Stated task:
Retype the entries starting with the line containing "Question: Can you confirm if bare" and going on through the line containing "Is yellow matte", keeping each one unchanged.

Given records:
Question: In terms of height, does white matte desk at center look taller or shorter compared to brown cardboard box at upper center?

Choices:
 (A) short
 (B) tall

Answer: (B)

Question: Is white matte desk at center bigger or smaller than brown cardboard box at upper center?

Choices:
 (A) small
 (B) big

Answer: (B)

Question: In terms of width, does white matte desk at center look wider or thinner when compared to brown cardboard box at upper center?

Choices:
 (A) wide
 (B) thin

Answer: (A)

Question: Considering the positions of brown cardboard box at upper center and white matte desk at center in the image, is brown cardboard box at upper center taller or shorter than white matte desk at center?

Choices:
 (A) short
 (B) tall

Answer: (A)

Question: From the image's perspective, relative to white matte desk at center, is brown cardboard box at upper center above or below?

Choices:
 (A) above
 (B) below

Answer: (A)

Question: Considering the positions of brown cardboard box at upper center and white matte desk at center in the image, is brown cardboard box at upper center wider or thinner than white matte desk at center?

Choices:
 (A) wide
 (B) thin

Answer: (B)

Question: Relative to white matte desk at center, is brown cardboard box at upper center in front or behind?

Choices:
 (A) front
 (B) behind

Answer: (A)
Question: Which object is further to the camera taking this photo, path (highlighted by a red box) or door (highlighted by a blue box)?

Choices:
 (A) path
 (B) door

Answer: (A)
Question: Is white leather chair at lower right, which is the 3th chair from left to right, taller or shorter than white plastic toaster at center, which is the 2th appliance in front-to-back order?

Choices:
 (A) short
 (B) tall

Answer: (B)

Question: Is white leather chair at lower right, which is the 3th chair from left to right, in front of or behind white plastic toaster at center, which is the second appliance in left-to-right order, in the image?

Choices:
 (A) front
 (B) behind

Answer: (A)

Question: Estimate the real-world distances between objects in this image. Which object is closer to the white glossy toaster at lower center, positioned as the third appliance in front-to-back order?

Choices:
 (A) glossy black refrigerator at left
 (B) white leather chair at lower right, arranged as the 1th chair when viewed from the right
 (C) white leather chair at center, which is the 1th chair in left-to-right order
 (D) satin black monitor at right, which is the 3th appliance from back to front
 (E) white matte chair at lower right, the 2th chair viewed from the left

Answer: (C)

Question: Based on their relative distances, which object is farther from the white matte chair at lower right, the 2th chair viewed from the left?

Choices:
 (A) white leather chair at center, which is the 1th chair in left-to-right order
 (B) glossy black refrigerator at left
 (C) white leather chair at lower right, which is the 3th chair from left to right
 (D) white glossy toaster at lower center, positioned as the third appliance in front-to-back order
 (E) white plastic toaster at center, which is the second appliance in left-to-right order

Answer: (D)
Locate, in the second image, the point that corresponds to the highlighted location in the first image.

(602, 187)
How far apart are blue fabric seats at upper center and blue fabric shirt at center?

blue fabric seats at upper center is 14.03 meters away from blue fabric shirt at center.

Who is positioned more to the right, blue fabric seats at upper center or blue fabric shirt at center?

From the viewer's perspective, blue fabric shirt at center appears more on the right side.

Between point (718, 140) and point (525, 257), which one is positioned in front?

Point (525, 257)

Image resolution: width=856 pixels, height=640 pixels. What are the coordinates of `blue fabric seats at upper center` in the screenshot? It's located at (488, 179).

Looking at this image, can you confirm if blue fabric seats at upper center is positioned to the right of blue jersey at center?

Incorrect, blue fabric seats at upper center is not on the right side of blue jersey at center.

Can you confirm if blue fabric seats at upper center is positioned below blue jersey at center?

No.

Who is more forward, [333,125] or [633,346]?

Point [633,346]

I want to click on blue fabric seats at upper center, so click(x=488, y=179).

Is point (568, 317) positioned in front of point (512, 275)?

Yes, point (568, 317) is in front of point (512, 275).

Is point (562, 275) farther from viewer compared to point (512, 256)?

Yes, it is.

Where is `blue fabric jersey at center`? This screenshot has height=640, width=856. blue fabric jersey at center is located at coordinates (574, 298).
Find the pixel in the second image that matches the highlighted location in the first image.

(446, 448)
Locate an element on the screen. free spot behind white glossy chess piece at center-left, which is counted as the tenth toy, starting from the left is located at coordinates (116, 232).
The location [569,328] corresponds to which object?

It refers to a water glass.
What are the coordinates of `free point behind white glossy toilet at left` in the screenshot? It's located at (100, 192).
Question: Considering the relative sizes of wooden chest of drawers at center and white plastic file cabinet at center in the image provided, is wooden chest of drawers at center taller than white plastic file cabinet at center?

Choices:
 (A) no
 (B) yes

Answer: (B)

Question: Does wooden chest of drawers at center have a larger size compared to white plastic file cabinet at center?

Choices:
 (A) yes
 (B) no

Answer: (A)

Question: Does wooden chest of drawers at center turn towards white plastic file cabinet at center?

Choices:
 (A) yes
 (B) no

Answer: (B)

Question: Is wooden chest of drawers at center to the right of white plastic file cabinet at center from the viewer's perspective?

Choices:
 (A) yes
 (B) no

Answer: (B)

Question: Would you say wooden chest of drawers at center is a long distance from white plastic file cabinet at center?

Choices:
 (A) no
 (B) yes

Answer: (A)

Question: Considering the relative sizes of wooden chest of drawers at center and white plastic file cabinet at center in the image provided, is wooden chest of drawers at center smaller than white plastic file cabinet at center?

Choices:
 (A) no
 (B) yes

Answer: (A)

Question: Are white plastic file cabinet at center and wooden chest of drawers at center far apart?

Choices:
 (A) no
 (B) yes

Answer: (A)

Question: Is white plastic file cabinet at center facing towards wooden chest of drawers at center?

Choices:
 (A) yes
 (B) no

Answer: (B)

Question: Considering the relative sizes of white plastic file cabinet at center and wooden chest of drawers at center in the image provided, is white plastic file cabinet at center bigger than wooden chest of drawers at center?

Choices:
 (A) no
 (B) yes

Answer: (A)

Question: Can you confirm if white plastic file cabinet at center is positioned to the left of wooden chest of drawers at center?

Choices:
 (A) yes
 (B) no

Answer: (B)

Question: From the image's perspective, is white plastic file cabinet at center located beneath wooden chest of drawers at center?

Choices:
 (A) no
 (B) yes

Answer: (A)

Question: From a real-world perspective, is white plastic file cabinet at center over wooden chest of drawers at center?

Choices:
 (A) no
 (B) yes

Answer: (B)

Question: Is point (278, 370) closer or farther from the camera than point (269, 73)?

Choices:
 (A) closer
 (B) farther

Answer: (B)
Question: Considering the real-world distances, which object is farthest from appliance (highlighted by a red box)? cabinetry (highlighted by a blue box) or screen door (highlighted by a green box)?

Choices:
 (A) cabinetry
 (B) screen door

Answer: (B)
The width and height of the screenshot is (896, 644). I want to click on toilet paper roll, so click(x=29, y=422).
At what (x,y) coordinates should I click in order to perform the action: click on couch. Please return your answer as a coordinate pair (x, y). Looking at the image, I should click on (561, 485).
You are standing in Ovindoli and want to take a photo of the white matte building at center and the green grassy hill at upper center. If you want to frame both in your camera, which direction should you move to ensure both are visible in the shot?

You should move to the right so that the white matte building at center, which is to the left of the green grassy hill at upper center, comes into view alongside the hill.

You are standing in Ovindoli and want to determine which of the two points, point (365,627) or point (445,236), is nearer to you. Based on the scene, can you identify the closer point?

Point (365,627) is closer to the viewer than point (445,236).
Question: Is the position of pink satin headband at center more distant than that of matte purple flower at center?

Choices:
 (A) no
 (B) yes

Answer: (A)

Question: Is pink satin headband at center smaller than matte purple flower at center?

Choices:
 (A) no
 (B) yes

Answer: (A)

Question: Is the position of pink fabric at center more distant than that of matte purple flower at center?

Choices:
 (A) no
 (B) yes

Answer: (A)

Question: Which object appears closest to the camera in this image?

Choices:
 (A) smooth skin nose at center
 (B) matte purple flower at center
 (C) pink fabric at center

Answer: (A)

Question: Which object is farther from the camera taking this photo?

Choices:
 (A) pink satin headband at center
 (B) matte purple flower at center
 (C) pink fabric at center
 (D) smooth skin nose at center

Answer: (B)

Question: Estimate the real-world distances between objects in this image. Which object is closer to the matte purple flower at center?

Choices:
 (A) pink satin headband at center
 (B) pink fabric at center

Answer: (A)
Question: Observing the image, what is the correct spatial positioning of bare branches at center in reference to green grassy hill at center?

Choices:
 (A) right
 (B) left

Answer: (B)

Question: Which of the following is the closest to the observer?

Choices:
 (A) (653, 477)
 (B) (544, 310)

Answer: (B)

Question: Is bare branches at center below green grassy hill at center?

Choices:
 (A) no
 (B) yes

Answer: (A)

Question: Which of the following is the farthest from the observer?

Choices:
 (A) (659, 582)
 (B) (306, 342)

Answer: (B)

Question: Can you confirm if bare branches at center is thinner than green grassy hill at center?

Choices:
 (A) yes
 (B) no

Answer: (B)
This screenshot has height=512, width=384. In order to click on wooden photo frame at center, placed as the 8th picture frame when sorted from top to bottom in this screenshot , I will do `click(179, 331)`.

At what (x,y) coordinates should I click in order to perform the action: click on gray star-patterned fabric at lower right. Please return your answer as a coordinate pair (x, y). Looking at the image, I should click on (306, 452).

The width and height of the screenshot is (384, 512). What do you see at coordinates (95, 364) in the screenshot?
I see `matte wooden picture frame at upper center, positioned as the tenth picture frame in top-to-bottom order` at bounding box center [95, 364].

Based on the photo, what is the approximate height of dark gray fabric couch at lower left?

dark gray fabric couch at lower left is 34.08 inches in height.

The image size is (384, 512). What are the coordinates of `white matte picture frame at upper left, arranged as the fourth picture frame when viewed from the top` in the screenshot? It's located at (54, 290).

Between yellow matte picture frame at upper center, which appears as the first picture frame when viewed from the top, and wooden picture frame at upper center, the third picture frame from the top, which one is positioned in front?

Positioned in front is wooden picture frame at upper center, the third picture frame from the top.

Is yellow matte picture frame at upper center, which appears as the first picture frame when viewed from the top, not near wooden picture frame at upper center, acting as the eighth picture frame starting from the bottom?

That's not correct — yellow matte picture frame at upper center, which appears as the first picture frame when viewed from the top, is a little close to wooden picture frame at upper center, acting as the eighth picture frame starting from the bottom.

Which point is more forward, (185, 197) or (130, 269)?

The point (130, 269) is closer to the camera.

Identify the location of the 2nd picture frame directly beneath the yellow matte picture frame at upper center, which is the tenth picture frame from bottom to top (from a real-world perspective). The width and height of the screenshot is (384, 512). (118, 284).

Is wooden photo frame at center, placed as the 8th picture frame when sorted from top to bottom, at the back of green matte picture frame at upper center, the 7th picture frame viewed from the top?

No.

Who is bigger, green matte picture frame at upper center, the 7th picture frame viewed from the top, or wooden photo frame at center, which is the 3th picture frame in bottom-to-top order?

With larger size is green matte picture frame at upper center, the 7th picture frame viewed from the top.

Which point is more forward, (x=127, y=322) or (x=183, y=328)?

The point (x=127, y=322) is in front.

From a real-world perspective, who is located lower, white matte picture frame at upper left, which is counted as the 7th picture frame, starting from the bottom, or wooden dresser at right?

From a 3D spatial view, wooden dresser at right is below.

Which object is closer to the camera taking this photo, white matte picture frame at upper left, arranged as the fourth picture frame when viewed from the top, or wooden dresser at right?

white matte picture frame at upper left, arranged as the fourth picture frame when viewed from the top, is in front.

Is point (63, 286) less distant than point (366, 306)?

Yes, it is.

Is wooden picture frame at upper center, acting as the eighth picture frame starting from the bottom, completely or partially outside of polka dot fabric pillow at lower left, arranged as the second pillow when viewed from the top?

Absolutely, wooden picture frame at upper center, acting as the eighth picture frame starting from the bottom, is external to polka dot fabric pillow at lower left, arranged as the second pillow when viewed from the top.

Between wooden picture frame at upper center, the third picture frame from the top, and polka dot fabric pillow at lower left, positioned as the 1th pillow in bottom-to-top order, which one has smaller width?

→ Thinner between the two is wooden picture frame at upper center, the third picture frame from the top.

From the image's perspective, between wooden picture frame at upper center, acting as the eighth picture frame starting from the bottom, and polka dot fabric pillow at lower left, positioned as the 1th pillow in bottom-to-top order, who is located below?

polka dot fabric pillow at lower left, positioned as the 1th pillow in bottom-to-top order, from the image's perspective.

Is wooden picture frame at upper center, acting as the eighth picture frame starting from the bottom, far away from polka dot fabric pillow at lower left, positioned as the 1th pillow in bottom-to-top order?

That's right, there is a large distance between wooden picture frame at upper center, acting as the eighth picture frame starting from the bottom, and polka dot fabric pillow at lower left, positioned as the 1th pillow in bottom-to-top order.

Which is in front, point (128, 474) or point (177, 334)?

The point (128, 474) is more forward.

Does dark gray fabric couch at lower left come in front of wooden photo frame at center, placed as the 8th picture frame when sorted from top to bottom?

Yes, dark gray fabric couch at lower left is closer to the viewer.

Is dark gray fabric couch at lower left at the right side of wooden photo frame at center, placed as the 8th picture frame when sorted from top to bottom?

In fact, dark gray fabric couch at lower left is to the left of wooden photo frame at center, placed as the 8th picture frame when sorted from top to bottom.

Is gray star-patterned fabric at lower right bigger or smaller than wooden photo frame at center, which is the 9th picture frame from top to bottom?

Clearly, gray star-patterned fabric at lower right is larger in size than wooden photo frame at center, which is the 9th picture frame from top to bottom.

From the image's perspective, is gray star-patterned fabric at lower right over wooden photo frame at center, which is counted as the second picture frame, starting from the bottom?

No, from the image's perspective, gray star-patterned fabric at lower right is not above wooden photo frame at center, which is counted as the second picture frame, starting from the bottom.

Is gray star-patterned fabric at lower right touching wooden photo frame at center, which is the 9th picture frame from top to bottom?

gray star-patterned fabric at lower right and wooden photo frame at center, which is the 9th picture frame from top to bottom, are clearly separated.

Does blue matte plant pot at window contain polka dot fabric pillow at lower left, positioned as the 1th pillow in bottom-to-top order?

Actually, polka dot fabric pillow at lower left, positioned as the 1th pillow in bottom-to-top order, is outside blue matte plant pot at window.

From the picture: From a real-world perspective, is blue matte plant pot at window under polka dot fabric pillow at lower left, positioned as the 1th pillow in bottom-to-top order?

Correct result:
Question: Can you confirm if bare branches at center is thinner than green grassy hill at center?

Choices:
 (A) yes
 (B) no

Answer: (B)
This screenshot has height=512, width=384. In order to click on wooden photo frame at center, placed as the 8th picture frame when sorted from top to bottom in this screenshot , I will do `click(179, 331)`.

At what (x,y) coordinates should I click in order to perform the action: click on gray star-patterned fabric at lower right. Please return your answer as a coordinate pair (x, y). Looking at the image, I should click on (306, 452).

The width and height of the screenshot is (384, 512). What do you see at coordinates (95, 364) in the screenshot?
I see `matte wooden picture frame at upper center, positioned as the tenth picture frame in top-to-bottom order` at bounding box center [95, 364].

Based on the photo, what is the approximate height of dark gray fabric couch at lower left?

dark gray fabric couch at lower left is 34.08 inches in height.

The image size is (384, 512). What are the coordinates of `white matte picture frame at upper left, arranged as the fourth picture frame when viewed from the top` in the screenshot? It's located at (54, 290).

Between yellow matte picture frame at upper center, which appears as the first picture frame when viewed from the top, and wooden picture frame at upper center, the third picture frame from the top, which one is positioned in front?

Positioned in front is wooden picture frame at upper center, the third picture frame from the top.

Is yellow matte picture frame at upper center, which appears as the first picture frame when viewed from the top, not near wooden picture frame at upper center, acting as the eighth picture frame starting from the bottom?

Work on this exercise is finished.